▶ **ABOUT THIS EXERCISE**: Can you quote, word for word, every line from the first line of the records below through the line containing "white carton: 6 -> 5", and nothing else?

▶ **EXERCISE INPUT**:
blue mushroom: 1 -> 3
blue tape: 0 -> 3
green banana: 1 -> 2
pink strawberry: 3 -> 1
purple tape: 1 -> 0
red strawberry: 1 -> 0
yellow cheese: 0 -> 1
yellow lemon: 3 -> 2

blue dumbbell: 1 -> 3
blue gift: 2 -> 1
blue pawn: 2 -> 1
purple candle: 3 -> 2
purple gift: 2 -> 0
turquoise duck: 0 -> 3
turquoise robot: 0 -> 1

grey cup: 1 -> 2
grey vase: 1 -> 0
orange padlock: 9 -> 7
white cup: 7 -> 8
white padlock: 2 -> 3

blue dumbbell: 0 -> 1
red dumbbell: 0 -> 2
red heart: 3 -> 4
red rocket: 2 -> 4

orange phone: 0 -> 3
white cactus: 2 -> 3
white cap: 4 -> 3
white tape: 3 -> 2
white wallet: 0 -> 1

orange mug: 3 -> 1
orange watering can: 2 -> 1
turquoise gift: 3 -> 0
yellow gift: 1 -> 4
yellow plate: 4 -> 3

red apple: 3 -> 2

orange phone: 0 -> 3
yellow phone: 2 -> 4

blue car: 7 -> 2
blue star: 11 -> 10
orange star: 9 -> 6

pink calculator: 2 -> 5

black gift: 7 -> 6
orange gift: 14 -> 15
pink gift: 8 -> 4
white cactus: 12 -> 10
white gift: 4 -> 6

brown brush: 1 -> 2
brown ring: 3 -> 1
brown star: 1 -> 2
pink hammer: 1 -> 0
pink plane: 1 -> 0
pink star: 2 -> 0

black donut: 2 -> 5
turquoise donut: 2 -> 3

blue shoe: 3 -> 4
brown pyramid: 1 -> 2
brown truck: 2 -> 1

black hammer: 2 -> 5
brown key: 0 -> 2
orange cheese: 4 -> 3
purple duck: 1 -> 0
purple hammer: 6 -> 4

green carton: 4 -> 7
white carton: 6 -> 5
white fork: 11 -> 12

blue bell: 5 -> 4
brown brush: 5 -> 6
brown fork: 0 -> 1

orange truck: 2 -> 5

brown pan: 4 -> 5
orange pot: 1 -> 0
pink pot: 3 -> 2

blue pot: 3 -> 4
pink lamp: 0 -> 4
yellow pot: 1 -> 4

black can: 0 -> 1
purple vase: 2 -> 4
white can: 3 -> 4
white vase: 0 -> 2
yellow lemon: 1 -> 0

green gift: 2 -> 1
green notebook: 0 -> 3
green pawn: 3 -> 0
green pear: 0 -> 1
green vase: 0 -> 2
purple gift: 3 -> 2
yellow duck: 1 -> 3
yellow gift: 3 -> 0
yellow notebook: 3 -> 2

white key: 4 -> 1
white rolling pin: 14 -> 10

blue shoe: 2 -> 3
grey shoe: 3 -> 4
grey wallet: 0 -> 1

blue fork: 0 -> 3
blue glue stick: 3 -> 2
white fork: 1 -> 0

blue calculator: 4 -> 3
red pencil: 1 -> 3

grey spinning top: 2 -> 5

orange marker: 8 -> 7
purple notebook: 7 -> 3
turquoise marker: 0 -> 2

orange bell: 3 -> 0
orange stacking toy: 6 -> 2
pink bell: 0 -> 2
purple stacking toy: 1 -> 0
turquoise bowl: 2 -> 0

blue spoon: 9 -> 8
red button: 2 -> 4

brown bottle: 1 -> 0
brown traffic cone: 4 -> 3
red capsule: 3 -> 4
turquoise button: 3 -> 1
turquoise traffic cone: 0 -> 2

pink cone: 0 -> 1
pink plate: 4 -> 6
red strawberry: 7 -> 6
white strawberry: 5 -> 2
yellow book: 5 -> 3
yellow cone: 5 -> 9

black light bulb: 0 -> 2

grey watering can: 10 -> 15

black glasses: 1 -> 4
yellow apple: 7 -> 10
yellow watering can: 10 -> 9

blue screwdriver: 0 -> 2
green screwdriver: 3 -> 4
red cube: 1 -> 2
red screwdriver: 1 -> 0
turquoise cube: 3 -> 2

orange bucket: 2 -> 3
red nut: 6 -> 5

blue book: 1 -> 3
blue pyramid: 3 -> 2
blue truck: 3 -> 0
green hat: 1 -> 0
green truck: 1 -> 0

▶ **YOUR RESPONSE**:
blue mushroom: 1 -> 3
blue tape: 0 -> 3
green banana: 1 -> 2
pink strawberry: 3 -> 1
purple tape: 1 -> 0
red strawberry: 1 -> 0
yellow cheese: 0 -> 1
yellow lemon: 3 -> 2

blue dumbbell: 1 -> 3
blue gift: 2 -> 1
blue pawn: 2 -> 1
purple candle: 3 -> 2
purple gift: 2 -> 0
turquoise duck: 0 -> 3
turquoise robot: 0 -> 1

grey cup: 1 -> 2
grey vase: 1 -> 0
orange padlock: 9 -> 7
white cup: 7 -> 8
white padlock: 2 -> 3

blue dumbbell: 0 -> 1
red dumbbell: 0 -> 2
red heart: 3 -> 4
red rocket: 2 -> 4

orange phone: 0 -> 3
white cactus: 2 -> 3
white cap: 4 -> 3
white tape: 3 -> 2
white wallet: 0 -> 1

orange mug: 3 -> 1
orange watering can: 2 -> 1
turquoise gift: 3 -> 0
yellow gift: 1 -> 4
yellow plate: 4 -> 3

red apple: 3 -> 2

orange phone: 0 -> 3
yellow phone: 2 -> 4

blue car: 7 -> 2
blue star: 11 -> 10
orange star: 9 -> 6

pink calculator: 2 -> 5

black gift: 7 -> 6
orange gift: 14 -> 15
pink gift: 8 -> 4
white cactus: 12 -> 10
white gift: 4 -> 6

brown brush: 1 -> 2
brown ring: 3 -> 1
brown star: 1 -> 2
pink hammer: 1 -> 0
pink plane: 1 -> 0
pink star: 2 -> 0

black donut: 2 -> 5
turquoise donut: 2 -> 3

blue shoe: 3 -> 4
brown pyramid: 1 -> 2
brown truck: 2 -> 1

black hammer: 2 -> 5
brown key: 0 -> 2
orange cheese: 4 -> 3
purple duck: 1 -> 0
purple hammer: 6 -> 4

green carton: 4 -> 7
white carton: 6 -> 5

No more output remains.